> [Data extracted from a collection]

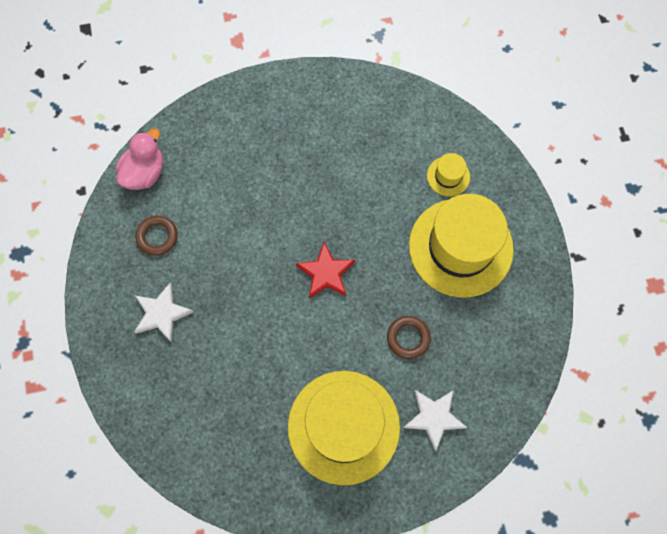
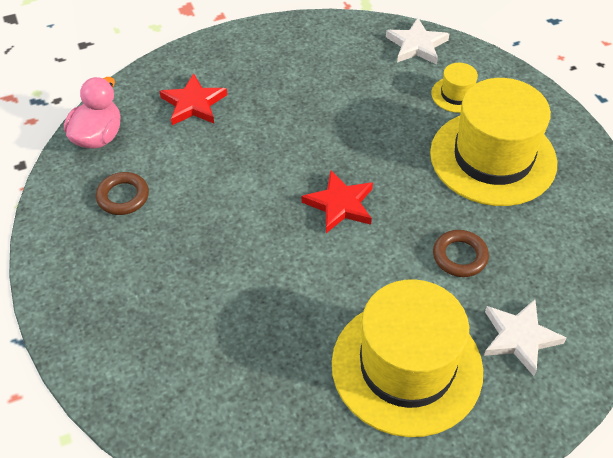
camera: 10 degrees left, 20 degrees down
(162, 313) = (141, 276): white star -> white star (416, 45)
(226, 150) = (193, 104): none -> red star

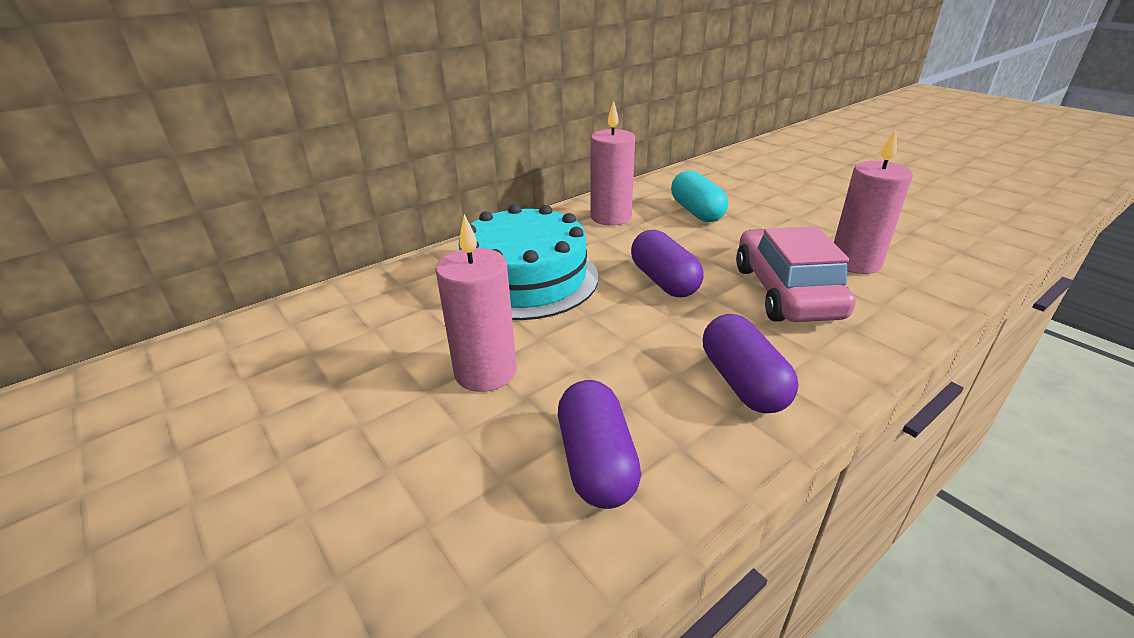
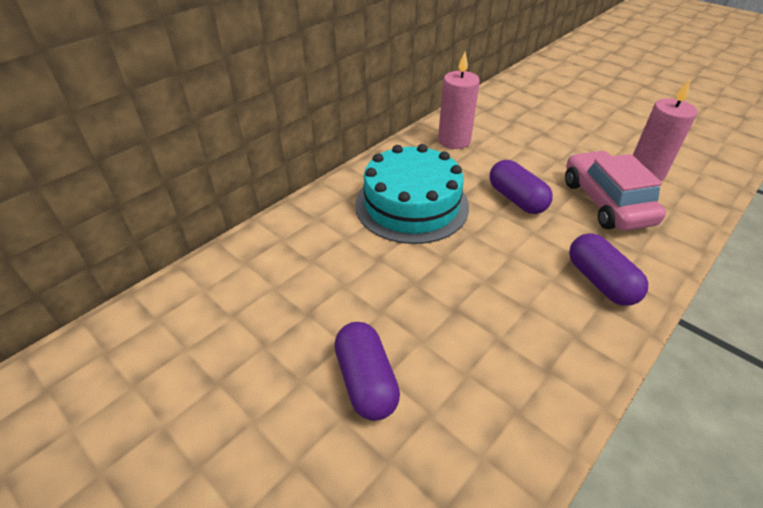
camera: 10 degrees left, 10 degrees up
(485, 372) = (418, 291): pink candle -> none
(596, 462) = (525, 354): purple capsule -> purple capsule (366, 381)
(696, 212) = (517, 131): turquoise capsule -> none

...

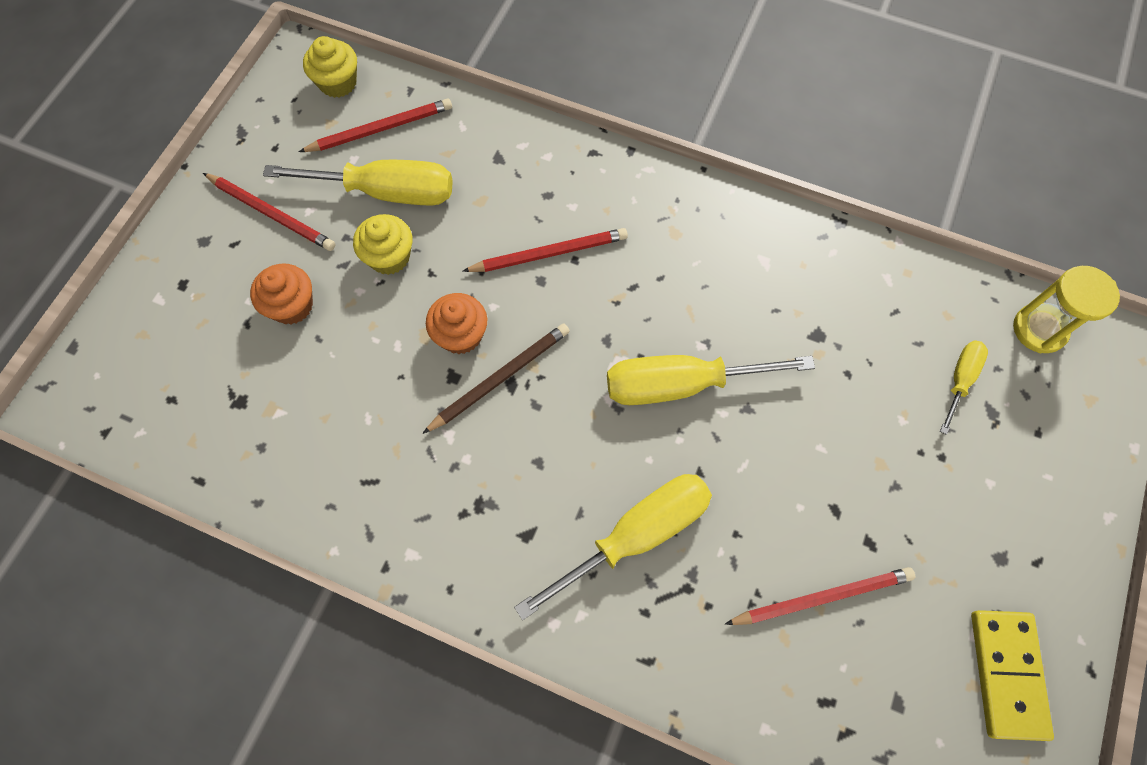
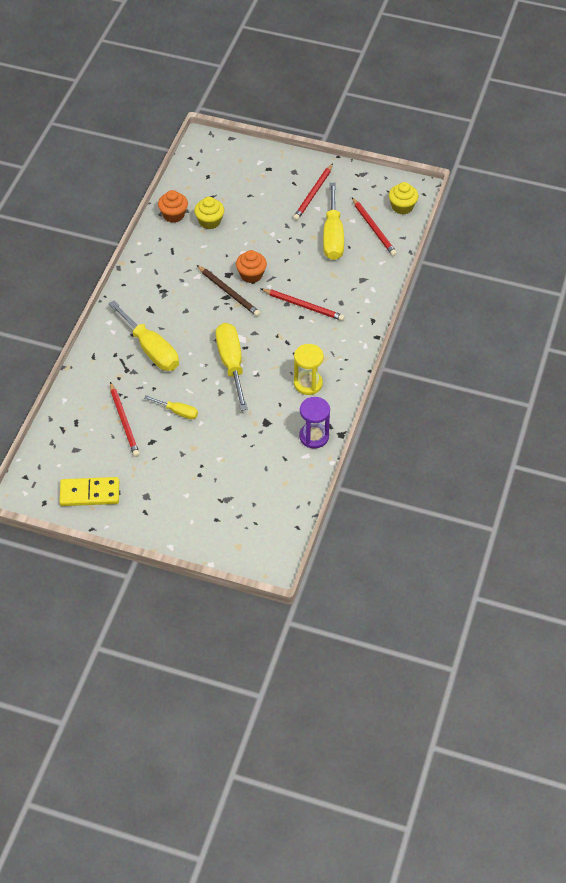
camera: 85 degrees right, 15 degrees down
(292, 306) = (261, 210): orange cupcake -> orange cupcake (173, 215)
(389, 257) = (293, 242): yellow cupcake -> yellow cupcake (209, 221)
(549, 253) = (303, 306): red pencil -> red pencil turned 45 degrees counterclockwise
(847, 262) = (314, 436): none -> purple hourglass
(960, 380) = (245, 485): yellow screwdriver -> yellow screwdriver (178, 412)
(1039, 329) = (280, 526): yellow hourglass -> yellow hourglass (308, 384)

...

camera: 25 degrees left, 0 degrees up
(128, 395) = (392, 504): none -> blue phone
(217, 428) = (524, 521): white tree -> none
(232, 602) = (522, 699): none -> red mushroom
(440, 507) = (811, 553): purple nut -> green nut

> [DIRECTIONS]
Please copy the lines above exactly, starting at the line that holds "camera: 10 degrees left, 20 degrees down" and ending at the line that holds "(596, 462) = (525, 354): purple"; include both, but no pictures.

> [RESPONSE TO THE EXERCISE]
camera: 10 degrees left, 20 degrees down
(162, 313) = (141, 276): white star -> white star (416, 45)
(226, 150) = (193, 104): none -> red star

camera: 10 degrees left, 10 degrees up
(485, 372) = (418, 291): pink candle -> none
(596, 462) = (525, 354): purple capsule -> purple capsule (366, 381)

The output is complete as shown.